_Activity_:
Within the entries below, find the portion that opens with the line containing "red 1x1 brick [563,221,632,307]" and closes with the line containing "green 1x3 brick [441,121,594,247] -> none". Retype that portion exactly and only.

(Dataset excerpts)
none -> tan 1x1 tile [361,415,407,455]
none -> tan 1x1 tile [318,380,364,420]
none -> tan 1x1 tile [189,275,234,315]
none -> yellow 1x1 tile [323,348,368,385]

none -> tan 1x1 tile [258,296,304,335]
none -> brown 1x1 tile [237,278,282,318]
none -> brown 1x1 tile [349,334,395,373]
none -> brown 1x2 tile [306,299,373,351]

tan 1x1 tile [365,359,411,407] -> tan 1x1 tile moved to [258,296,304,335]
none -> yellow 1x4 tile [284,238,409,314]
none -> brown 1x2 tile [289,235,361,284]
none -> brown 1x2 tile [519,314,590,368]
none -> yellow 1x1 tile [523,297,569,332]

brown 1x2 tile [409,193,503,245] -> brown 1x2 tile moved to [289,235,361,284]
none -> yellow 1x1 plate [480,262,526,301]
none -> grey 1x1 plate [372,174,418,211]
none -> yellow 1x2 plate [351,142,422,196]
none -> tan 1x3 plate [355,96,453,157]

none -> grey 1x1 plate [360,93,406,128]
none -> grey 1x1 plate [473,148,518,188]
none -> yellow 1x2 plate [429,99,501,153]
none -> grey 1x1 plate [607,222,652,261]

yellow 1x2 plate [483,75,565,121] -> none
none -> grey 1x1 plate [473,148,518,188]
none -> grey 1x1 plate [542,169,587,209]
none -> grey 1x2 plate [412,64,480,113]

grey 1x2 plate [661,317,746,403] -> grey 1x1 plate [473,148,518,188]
--
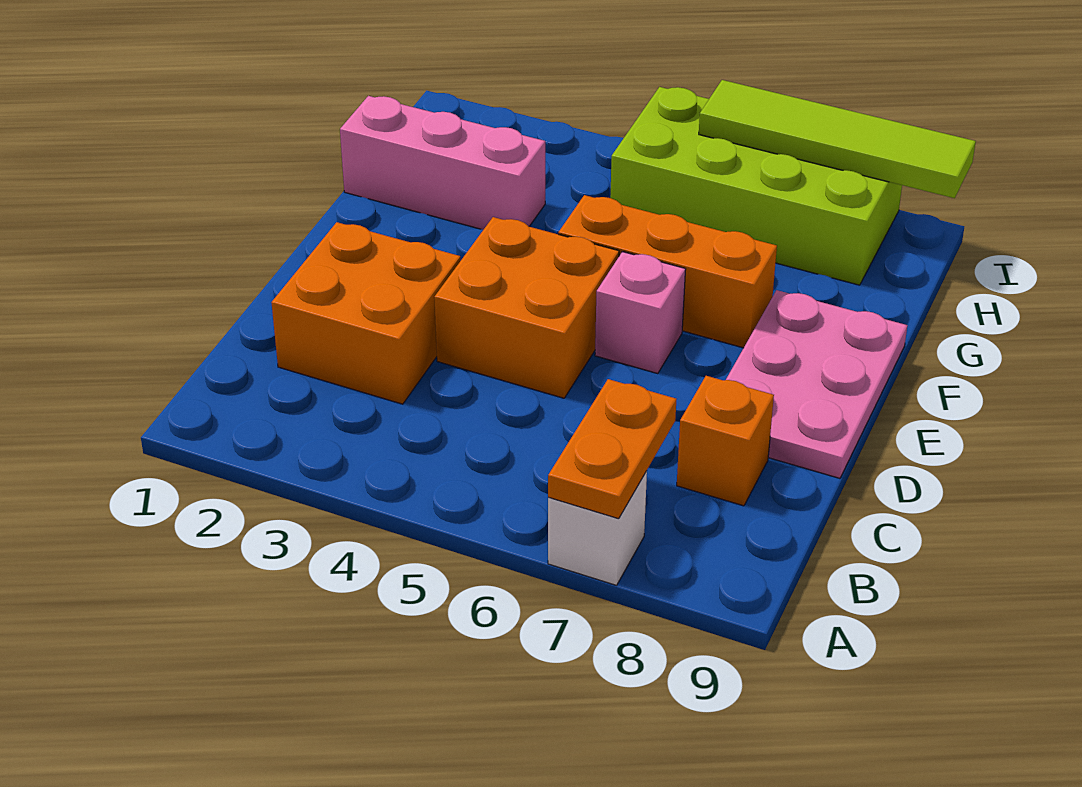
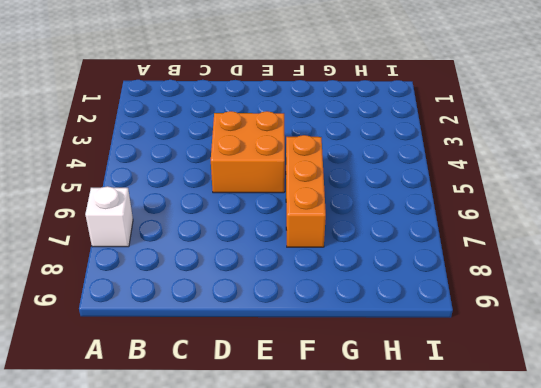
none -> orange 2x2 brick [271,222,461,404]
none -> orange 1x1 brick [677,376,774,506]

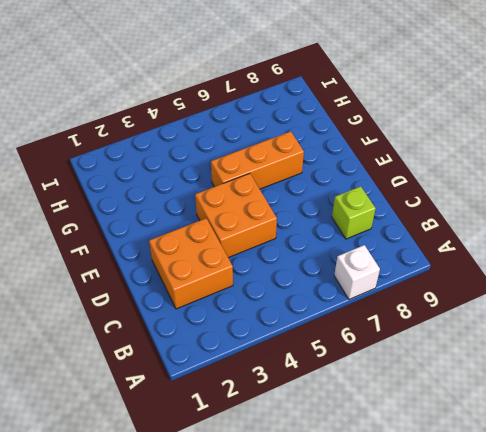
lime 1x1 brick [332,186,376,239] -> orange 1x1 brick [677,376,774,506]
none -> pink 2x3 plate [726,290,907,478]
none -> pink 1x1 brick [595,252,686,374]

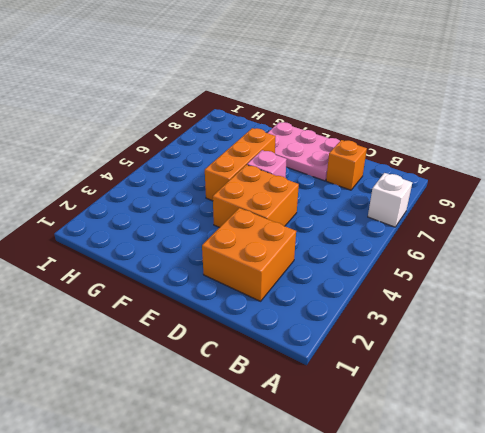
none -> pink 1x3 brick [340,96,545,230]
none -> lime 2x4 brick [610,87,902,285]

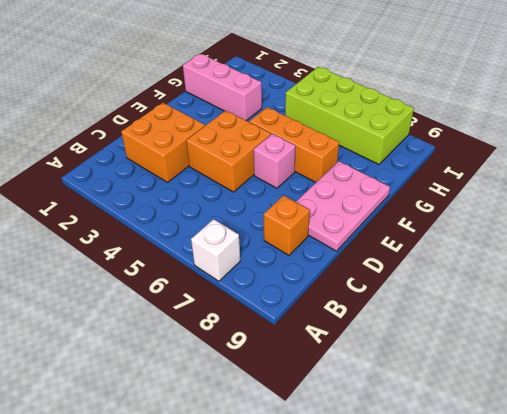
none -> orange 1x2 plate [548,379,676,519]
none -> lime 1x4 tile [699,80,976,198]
* * *
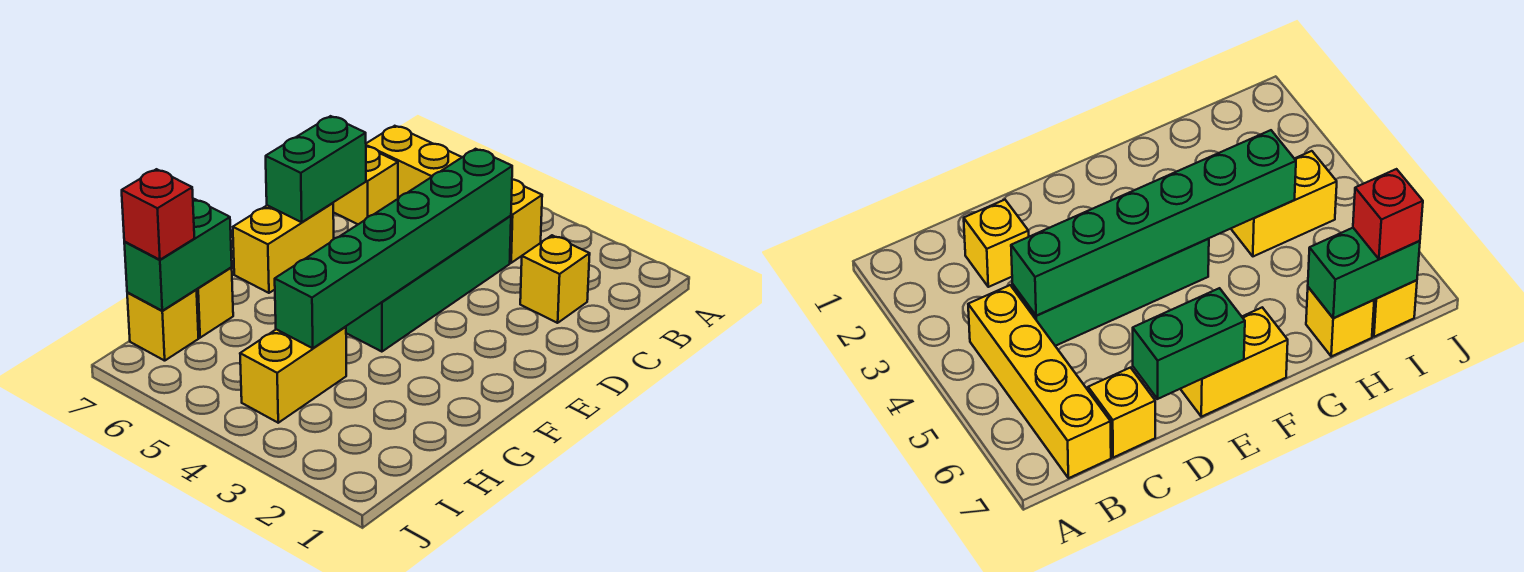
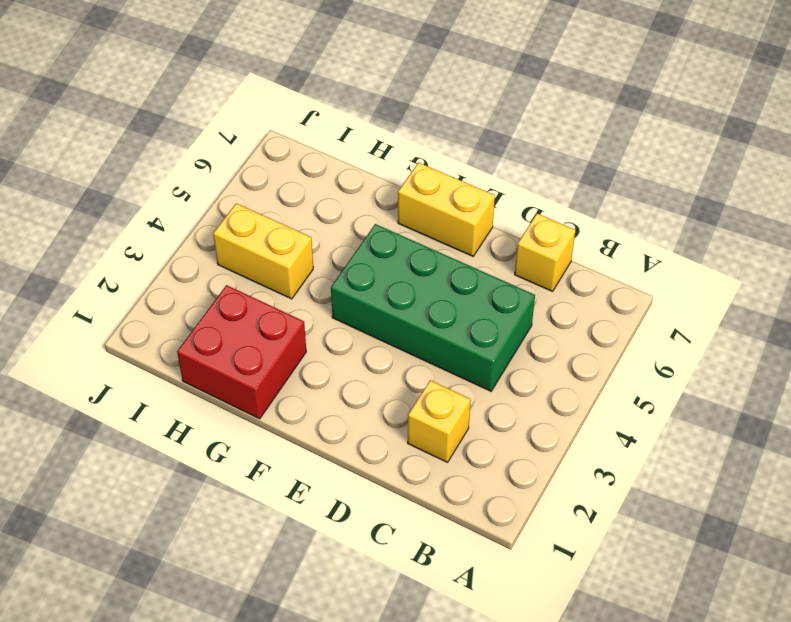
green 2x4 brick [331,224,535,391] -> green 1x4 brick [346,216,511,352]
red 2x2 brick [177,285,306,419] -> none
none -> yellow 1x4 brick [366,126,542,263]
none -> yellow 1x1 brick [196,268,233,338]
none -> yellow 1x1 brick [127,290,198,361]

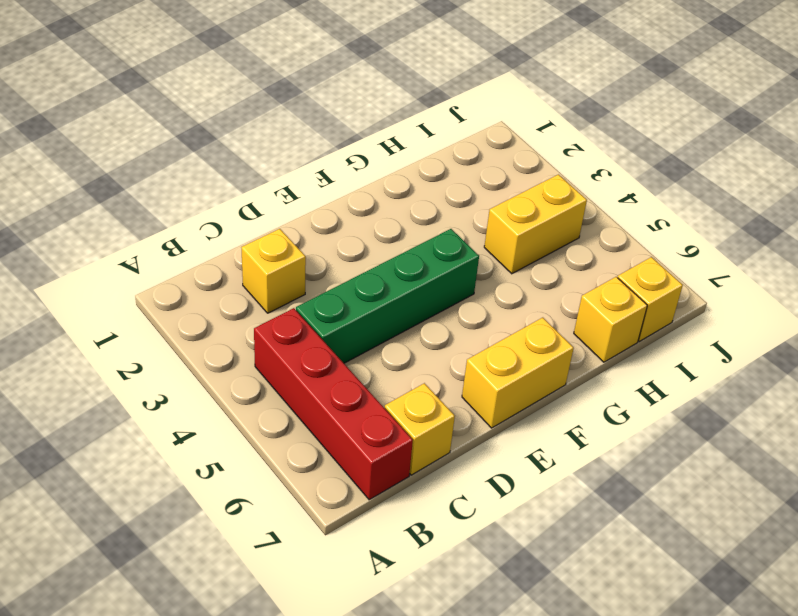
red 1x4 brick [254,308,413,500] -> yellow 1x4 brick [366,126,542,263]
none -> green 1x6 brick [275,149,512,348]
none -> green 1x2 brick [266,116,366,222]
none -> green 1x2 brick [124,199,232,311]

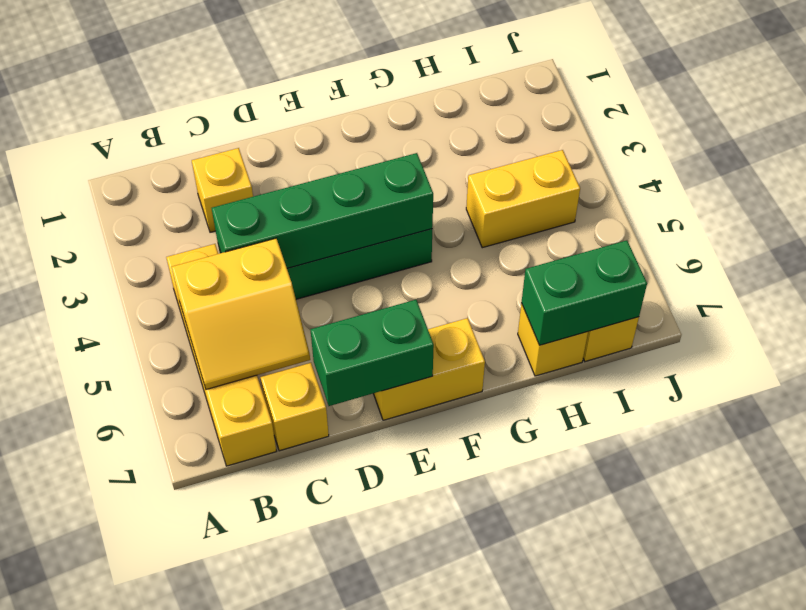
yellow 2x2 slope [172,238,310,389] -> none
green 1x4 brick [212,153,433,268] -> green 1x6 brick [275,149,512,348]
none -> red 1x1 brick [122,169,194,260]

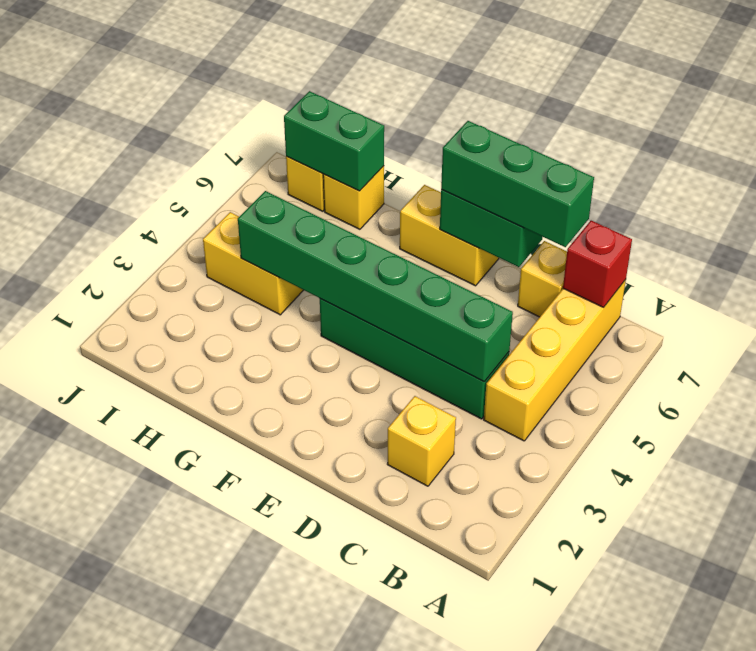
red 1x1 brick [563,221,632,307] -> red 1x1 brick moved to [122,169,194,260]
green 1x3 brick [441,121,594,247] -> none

_Worked solution_:
red 1x1 brick [563,221,632,307] -> red 1x1 brick moved to [122,169,194,260]
green 1x3 brick [441,121,594,247] -> none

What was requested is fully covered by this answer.